* **Problem description**: Can you reproduce the listing word for word, from the line with "7: 06:31 -> 15:50" up to and including the line with "Almaty: 7:13 -> 6:37", leaving out the pictures?

---------- Given records

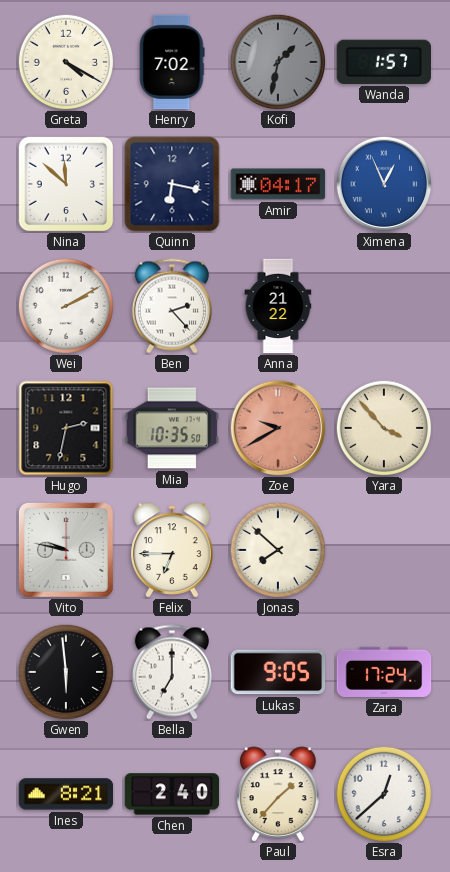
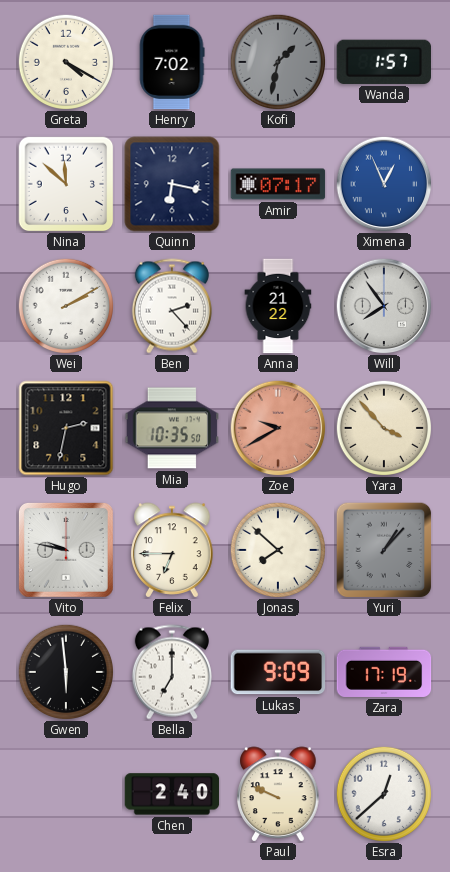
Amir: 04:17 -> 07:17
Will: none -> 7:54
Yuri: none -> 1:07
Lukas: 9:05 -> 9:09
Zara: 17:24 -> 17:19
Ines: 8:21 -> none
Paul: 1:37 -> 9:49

--------------------
---------- Given records

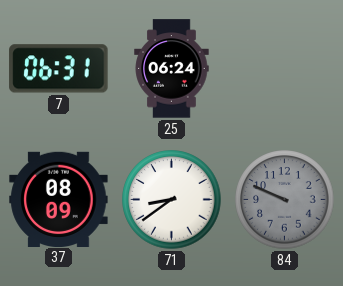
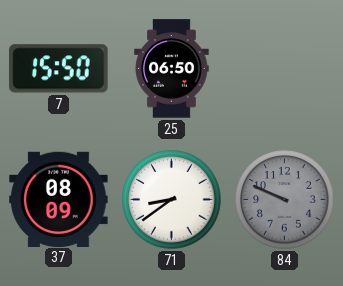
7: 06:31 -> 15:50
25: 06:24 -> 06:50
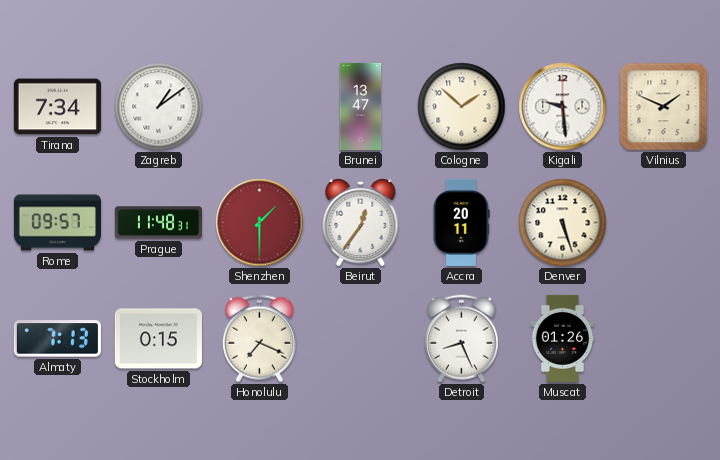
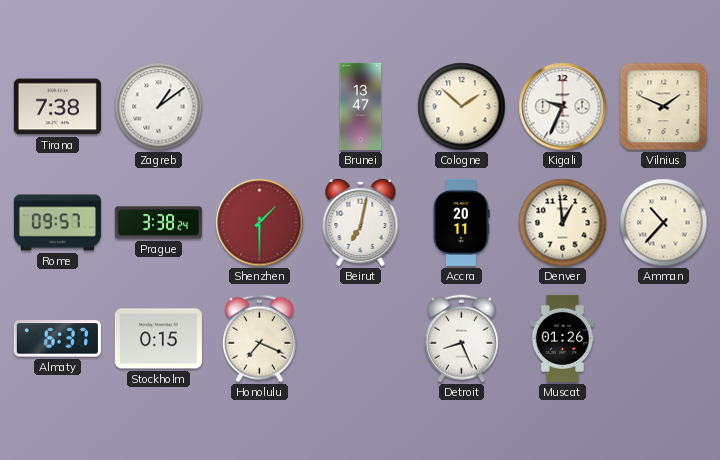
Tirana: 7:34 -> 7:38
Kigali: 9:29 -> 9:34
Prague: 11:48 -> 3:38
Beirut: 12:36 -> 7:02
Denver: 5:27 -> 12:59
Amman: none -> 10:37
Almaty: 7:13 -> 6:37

--------------------

* **Written reply**:
7: 06:31 -> 15:50
25: 06:24 -> 06:50
Tirana: 7:34 -> 7:38
Kigali: 9:29 -> 9:34
Prague: 11:48 -> 3:38
Beirut: 12:36 -> 7:02
Denver: 5:27 -> 12:59
Amman: none -> 10:37
Almaty: 7:13 -> 6:37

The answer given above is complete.